- **EXERCISE OBJECTIVE**
Drop the images. Copy every line below character for character.

- **RECORDS SHOWN**
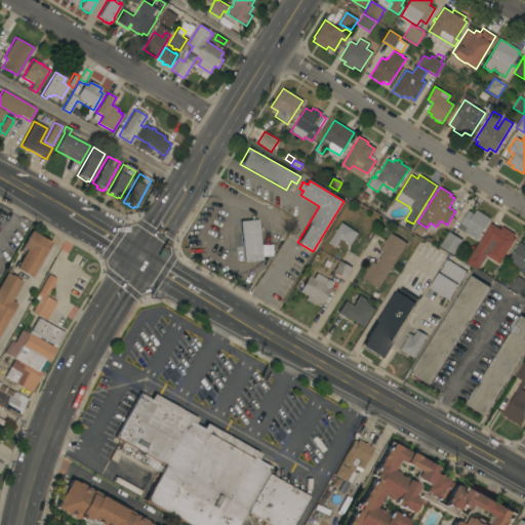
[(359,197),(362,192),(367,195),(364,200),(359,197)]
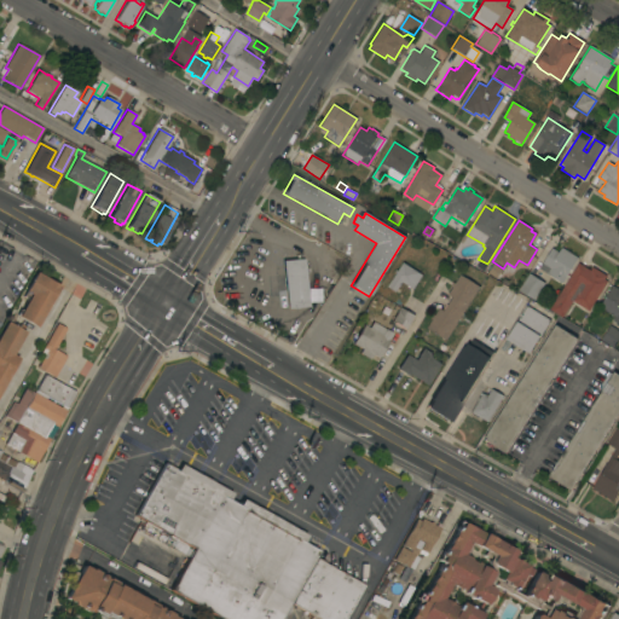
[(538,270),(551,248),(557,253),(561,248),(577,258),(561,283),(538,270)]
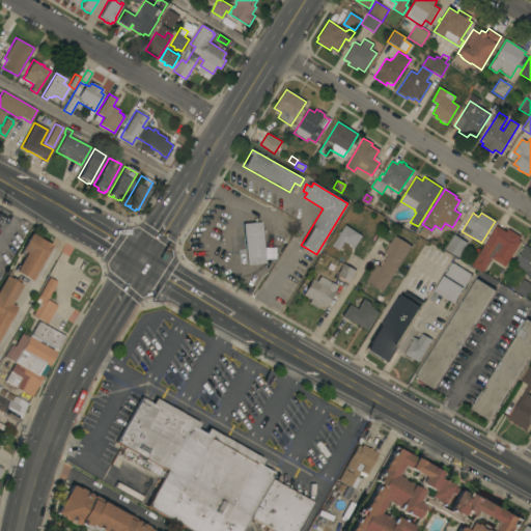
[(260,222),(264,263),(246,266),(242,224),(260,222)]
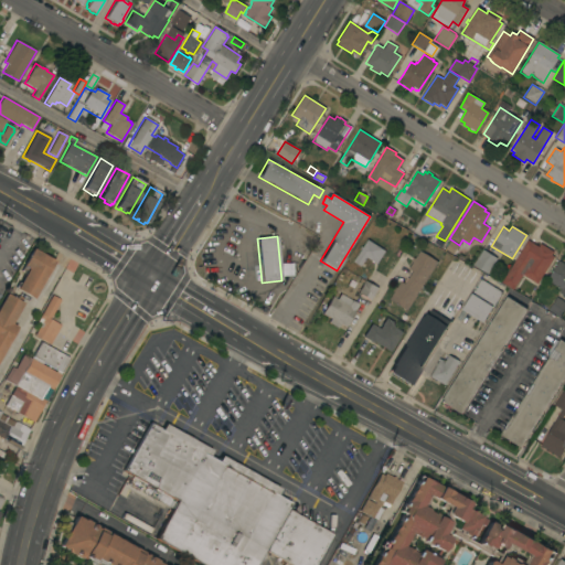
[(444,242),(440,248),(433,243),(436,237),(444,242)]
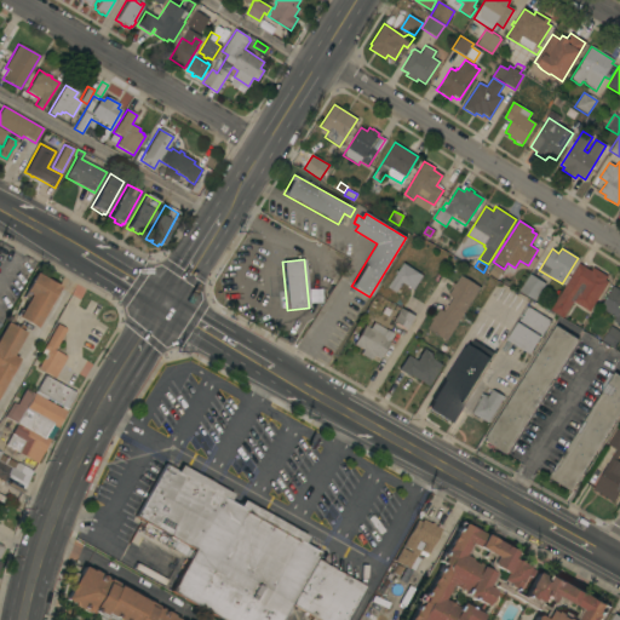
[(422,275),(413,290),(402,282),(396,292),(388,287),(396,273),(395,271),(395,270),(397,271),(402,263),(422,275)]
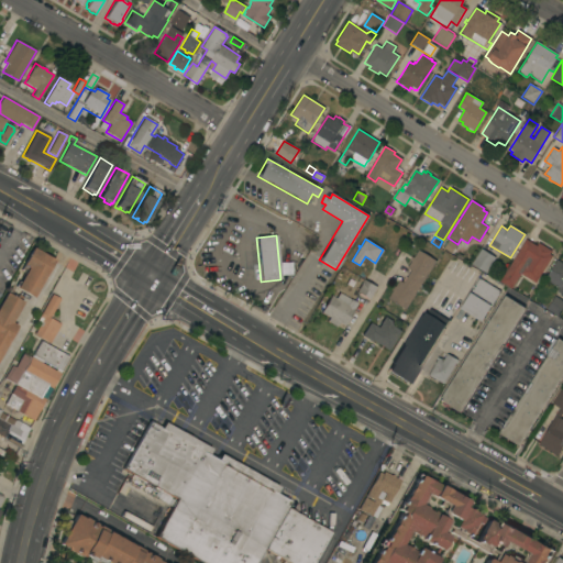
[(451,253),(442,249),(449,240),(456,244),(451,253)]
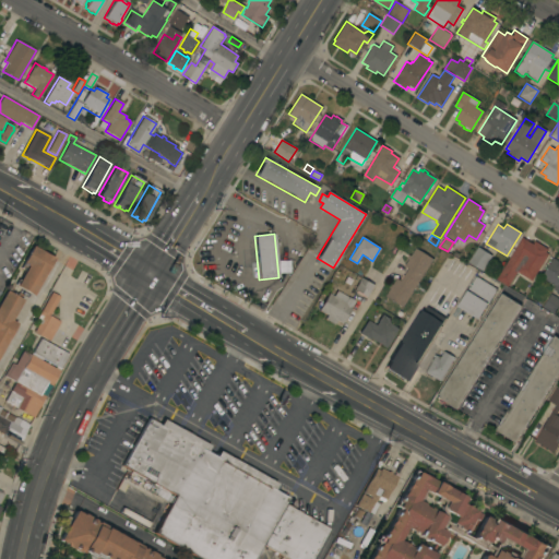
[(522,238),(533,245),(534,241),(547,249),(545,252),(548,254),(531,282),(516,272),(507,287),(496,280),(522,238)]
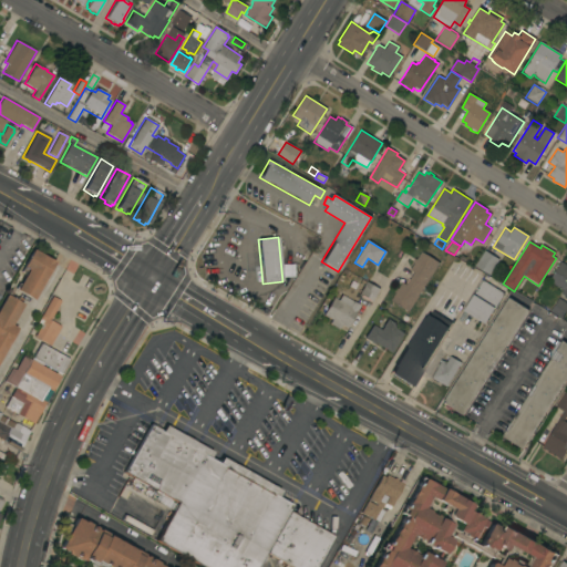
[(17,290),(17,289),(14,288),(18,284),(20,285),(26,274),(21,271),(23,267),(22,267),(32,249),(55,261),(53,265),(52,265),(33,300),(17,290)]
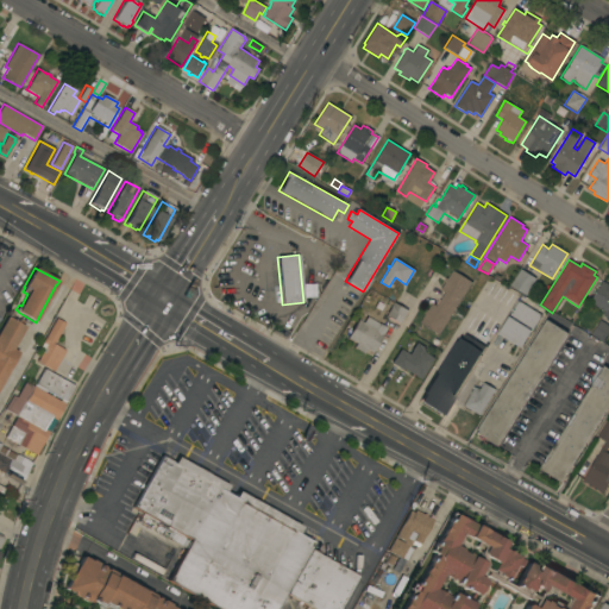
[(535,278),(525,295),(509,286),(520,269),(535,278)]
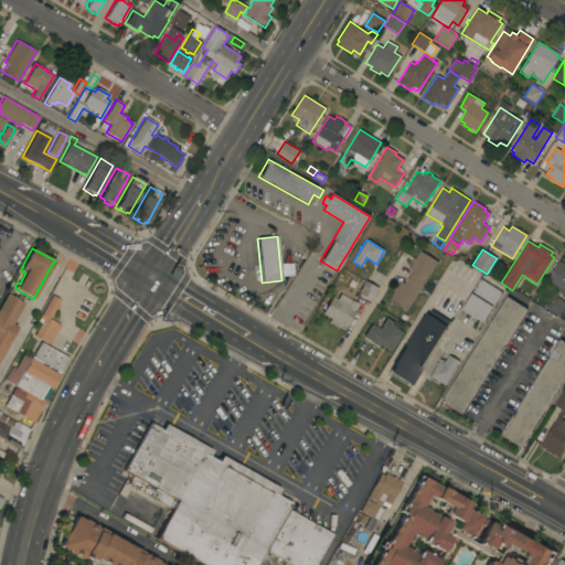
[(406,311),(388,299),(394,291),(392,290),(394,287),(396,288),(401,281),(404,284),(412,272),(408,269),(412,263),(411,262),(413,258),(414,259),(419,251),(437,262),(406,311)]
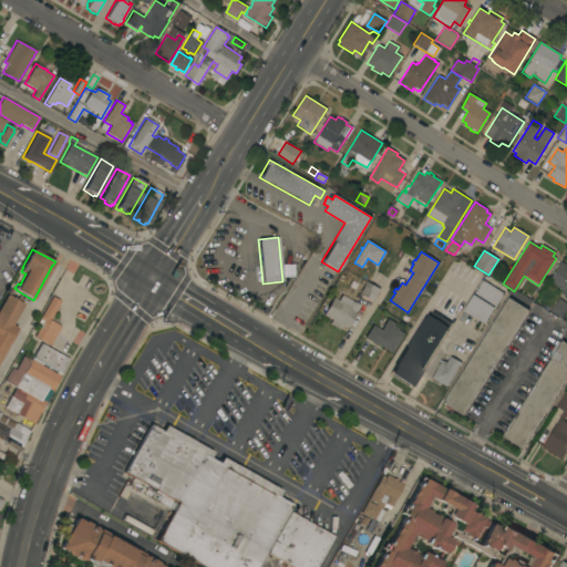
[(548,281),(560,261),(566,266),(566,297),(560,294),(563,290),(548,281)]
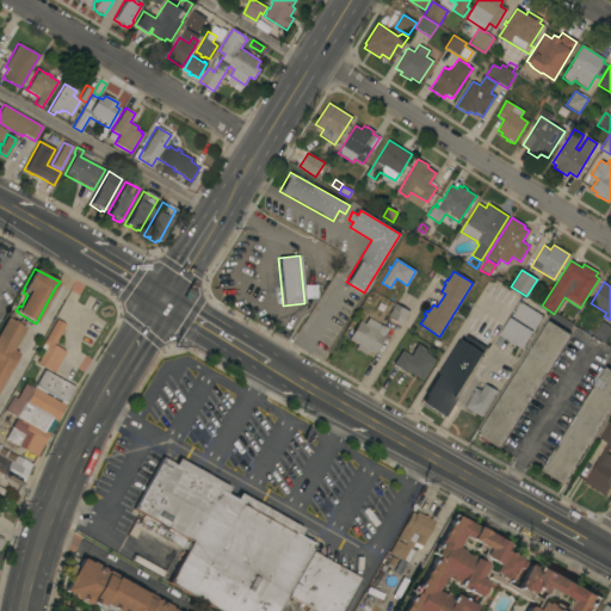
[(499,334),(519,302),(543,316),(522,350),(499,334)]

- **WRITTEN REPLY**
[(359,197),(362,192),(367,195),(364,200),(359,197)]
[(538,270),(551,248),(557,253),(561,248),(577,258),(561,283),(538,270)]
[(260,222),(264,263),(246,266),(242,224),(260,222)]
[(444,242),(440,248),(433,243),(436,237),(444,242)]
[(422,275),(413,290),(402,282),(396,292),(388,287),(396,273),(395,271),(395,270),(397,271),(402,263),(422,275)]
[(451,253),(442,249),(449,240),(456,244),(451,253)]
[(522,238),(533,245),(534,241),(547,249),(545,252),(548,254),(531,282),(516,272),(507,287),(496,280),(522,238)]
[(17,290),(17,289),(14,288),(18,284),(20,285),(26,274),(21,271),(23,267),(22,267),(32,249),(55,261),(53,265),(52,265),(33,300),(17,290)]
[(535,278),(525,295),(509,286),(520,269),(535,278)]
[(406,311),(388,299),(394,291),(392,290),(394,287),(396,288),(401,281),(404,284),(412,272),(408,269),(412,263),(411,262),(413,258),(414,259),(419,251),(437,262),(406,311)]
[(548,281),(560,261),(566,266),(566,297),(560,294),(563,290),(548,281)]
[(499,334),(519,302),(543,316),(522,350),(499,334)]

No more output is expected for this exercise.